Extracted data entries

-.-.-

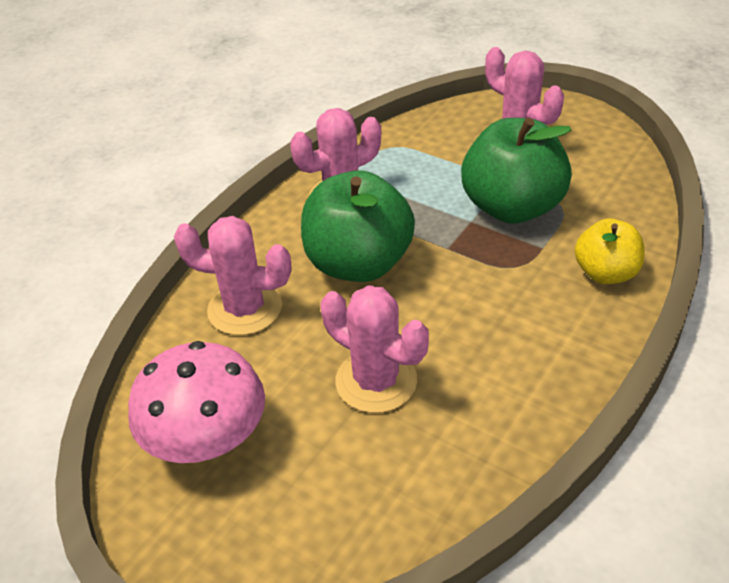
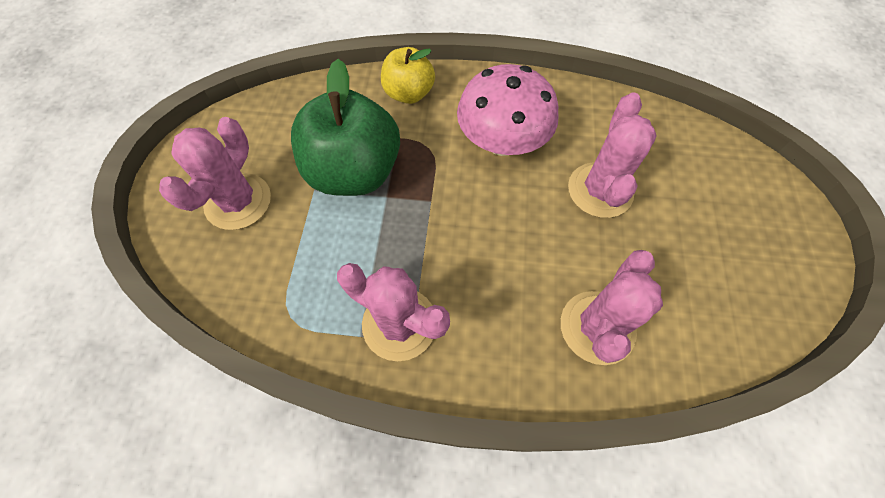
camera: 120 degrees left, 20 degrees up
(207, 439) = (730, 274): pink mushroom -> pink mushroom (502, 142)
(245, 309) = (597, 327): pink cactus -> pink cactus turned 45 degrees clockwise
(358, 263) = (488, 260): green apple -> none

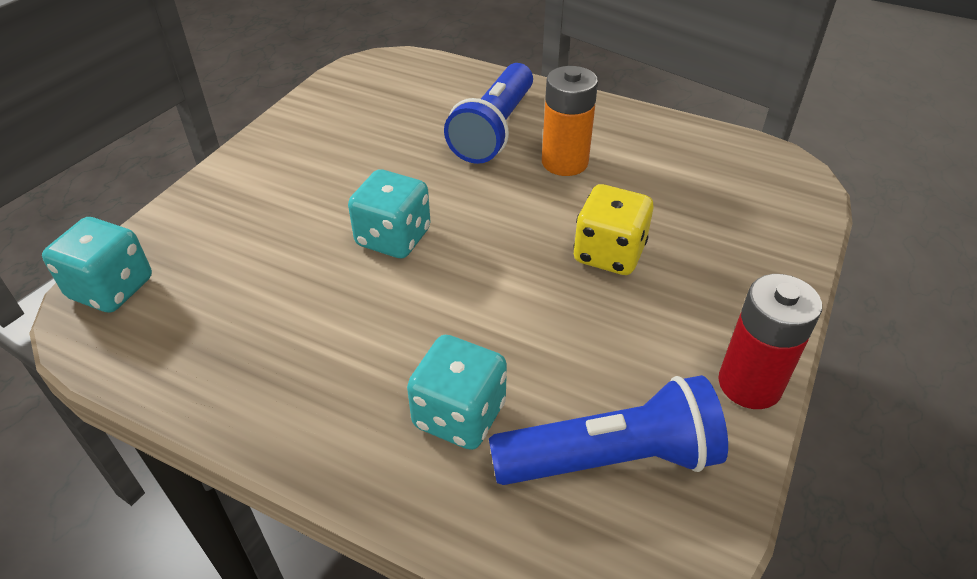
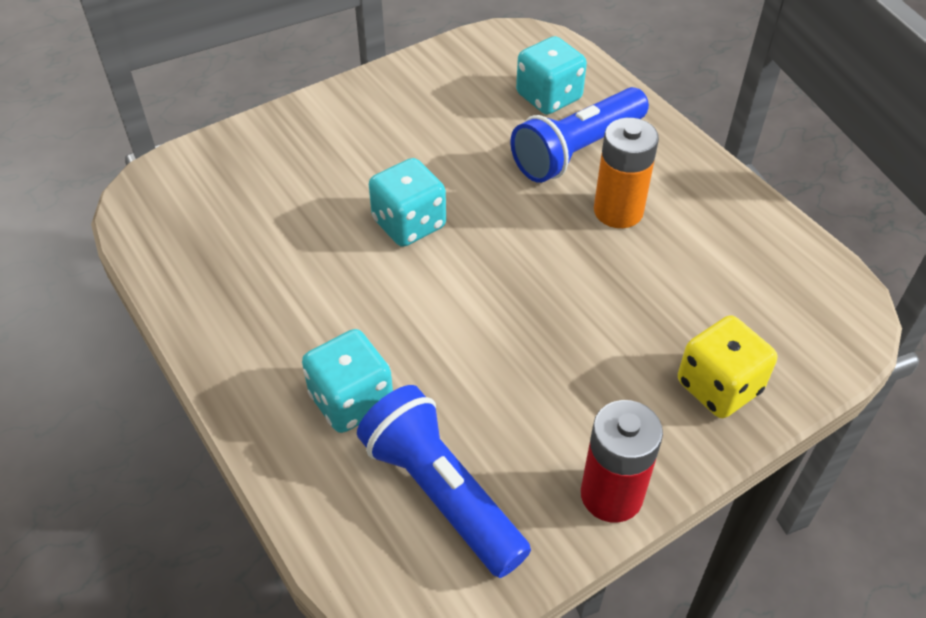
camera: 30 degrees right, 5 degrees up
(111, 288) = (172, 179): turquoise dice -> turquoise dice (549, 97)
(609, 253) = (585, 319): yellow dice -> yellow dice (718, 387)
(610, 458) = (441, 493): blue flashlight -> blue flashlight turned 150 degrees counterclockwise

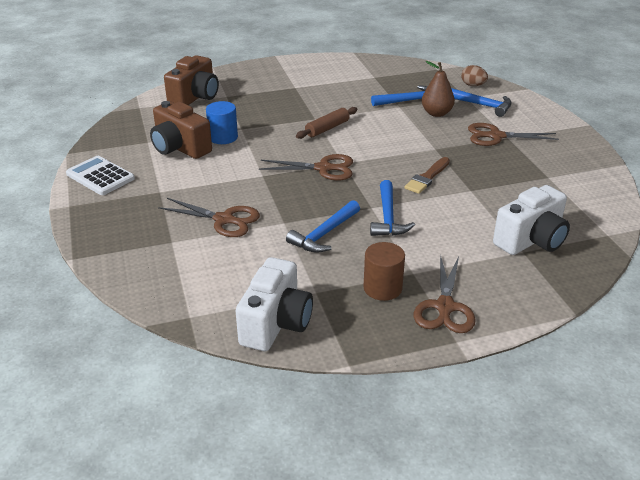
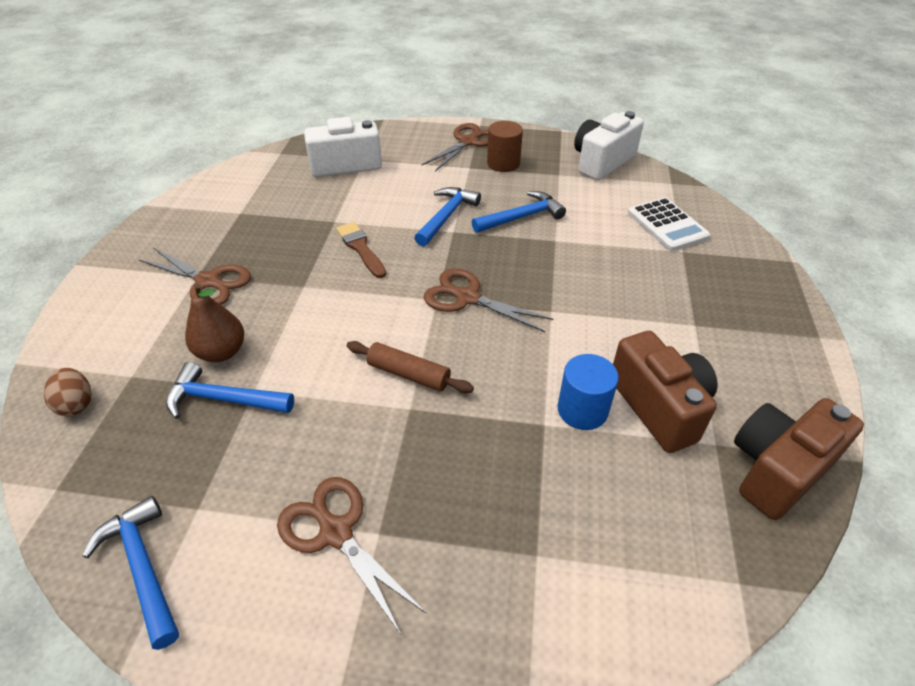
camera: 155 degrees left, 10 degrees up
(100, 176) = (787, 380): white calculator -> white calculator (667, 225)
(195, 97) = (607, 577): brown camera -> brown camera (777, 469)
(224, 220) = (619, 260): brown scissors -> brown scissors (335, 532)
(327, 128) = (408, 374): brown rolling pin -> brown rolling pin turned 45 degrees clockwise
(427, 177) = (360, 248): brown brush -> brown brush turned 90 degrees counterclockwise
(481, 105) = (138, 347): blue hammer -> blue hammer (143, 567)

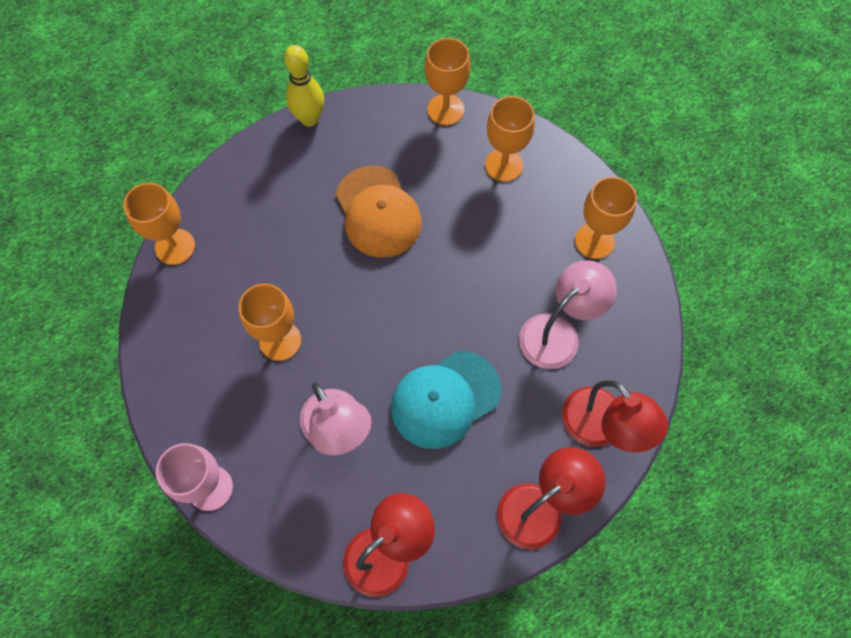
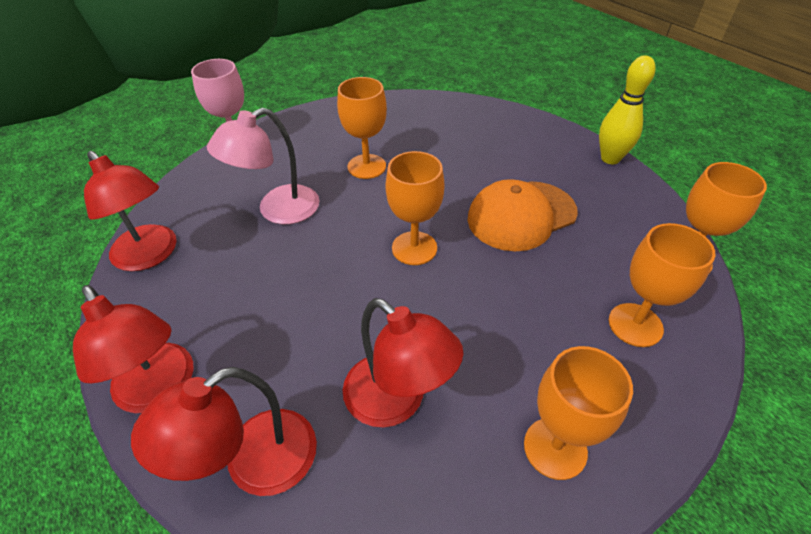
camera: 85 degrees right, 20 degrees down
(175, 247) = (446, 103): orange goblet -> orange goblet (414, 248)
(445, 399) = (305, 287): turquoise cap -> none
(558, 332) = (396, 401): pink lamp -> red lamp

-.-.-

■ **The problem**:
Using the records above, count the lines containing "degrees". Give no words besides the number.

■ **Written solution**:
8